**Activity**
The expected output is an exact copy of the lines from the one containing "(501, 242) = (504, 203): grey" through the final line of the entries below, with no images.

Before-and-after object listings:
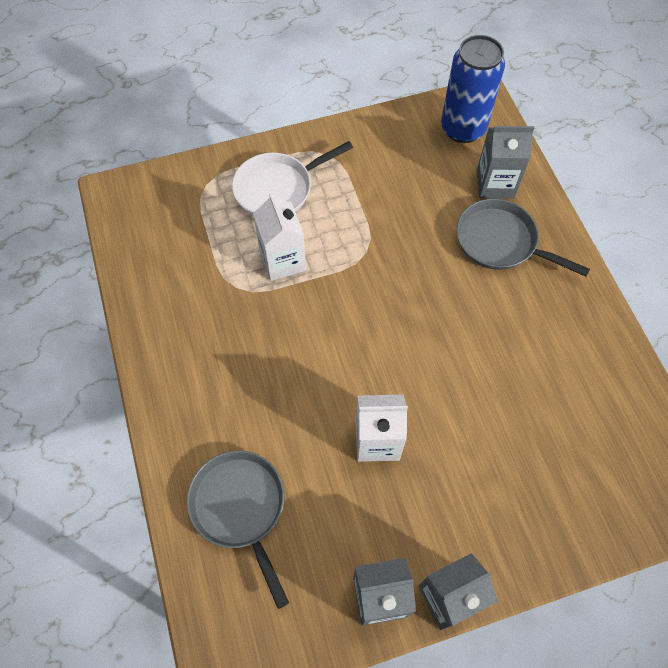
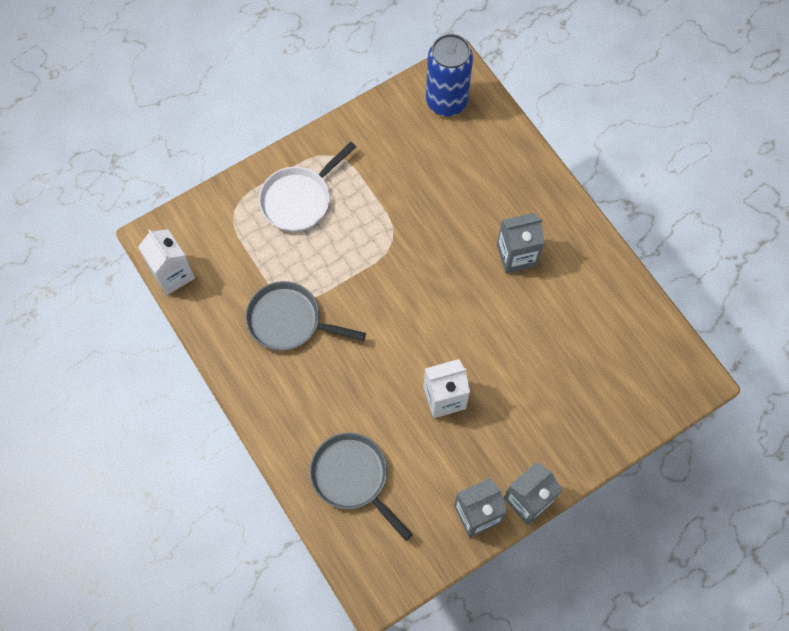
camera: 15 degrees left, 5 degrees up
(282, 261) = (323, 265): white carton -> white carton (172, 274)
(495, 184) = (487, 149): grey carton -> grey carton (516, 255)
(501, 242) = (504, 203): grey pan -> grey pan (289, 321)

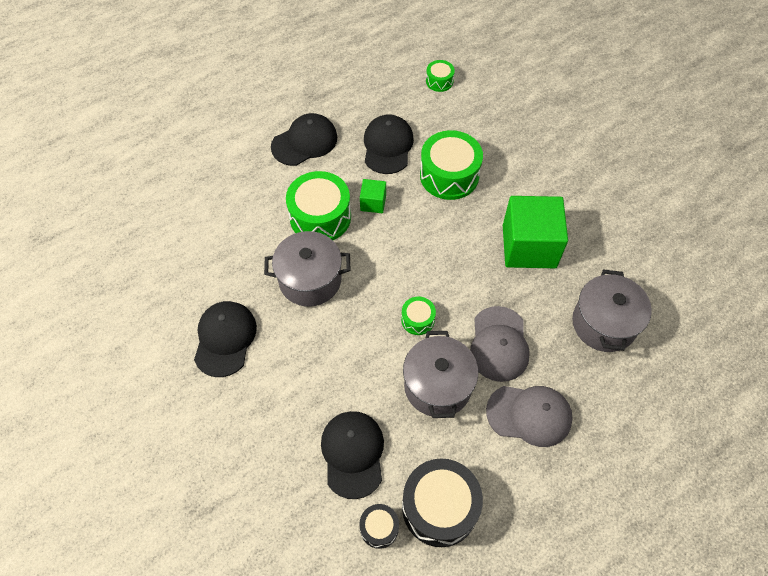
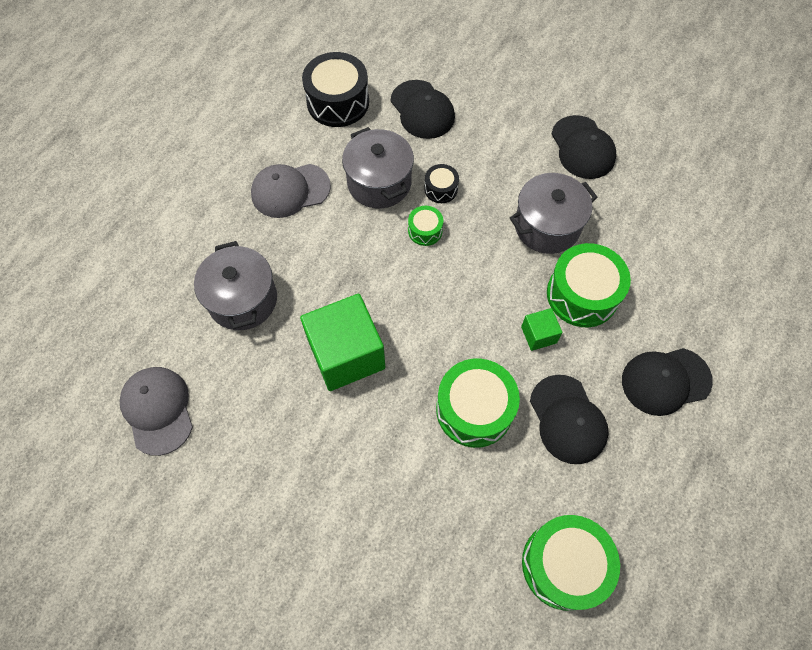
camera: 155 degrees right, 5 degrees up
(304, 142) = (665, 381): black cap -> black cap turned 45 degrees clockwise
(379, 528) = (376, 74): black drum -> black drum (441, 189)
(439, 81) = (564, 565): green drum -> green drum, size x1.99
(499, 344) = (339, 239): grey cap -> grey cap (158, 410)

**Response for this exercise**
(501, 242) = (504, 203): grey pan -> grey pan (289, 321)

camera: 155 degrees right, 5 degrees up
(304, 142) = (665, 381): black cap -> black cap turned 45 degrees clockwise
(379, 528) = (376, 74): black drum -> black drum (441, 189)
(439, 81) = (564, 565): green drum -> green drum, size x1.99
(499, 344) = (339, 239): grey cap -> grey cap (158, 410)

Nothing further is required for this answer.